**PROBLEM STATEMENT**
From the records below, output exactly the lines running from the line containing "Kochtopf/rot 258,339,355,420 →" through the line containing "Schüssel/schwarz 503,490,600,589 →", and no others.

Records from a data collection

****

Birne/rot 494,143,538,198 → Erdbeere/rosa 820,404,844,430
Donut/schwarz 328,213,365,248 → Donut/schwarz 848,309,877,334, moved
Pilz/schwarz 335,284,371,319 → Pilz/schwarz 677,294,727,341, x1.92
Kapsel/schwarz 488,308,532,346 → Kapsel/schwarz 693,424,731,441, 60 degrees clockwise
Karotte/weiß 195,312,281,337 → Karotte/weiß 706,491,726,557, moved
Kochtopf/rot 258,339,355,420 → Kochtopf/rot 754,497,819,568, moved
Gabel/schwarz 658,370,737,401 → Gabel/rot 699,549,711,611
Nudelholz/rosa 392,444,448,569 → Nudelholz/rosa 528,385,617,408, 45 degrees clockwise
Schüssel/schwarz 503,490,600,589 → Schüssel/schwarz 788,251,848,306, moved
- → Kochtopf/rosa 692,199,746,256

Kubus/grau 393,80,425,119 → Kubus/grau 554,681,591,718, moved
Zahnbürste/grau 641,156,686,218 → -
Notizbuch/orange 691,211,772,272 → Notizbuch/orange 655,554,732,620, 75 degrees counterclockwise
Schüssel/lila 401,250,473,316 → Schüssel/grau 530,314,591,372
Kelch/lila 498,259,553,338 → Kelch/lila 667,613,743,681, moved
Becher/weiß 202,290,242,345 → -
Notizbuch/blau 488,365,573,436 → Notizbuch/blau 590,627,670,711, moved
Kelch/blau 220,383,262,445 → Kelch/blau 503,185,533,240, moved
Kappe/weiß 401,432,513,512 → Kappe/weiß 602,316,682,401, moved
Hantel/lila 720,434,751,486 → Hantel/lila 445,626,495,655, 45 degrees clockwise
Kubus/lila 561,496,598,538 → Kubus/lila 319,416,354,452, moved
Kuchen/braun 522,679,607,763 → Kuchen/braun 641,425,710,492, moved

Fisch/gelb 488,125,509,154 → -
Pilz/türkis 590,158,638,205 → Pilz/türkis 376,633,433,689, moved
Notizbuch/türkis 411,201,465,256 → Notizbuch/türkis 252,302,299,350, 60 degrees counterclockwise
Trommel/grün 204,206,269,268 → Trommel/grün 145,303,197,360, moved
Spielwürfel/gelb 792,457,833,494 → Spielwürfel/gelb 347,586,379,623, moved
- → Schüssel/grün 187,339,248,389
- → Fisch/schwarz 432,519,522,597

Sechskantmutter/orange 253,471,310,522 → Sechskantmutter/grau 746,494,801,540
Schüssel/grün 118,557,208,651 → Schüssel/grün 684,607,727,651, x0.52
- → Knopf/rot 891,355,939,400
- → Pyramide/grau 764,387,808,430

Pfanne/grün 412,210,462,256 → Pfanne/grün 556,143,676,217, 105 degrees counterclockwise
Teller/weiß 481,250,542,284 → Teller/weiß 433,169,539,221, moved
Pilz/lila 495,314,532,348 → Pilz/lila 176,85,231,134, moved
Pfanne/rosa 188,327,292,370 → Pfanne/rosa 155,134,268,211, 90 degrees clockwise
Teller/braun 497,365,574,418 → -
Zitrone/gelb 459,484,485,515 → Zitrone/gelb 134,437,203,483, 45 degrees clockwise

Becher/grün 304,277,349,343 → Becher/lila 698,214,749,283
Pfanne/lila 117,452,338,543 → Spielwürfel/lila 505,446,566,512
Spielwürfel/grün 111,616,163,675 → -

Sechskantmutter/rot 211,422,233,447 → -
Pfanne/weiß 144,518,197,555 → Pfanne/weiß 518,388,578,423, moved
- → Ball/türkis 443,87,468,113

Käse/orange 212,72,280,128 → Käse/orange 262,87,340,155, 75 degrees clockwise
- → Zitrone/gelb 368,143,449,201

****

**ANSWER BOX**
Kochtopf/rot 258,339,355,420 → Kochtopf/rot 754,497,819,568, moved
Gabel/schwarz 658,370,737,401 → Gabel/rot 699,549,711,611
Nudelholz/rosa 392,444,448,569 → Nudelholz/rosa 528,385,617,408, 45 degrees clockwise
Schüssel/schwarz 503,490,600,589 → Schüssel/schwarz 788,251,848,306, moved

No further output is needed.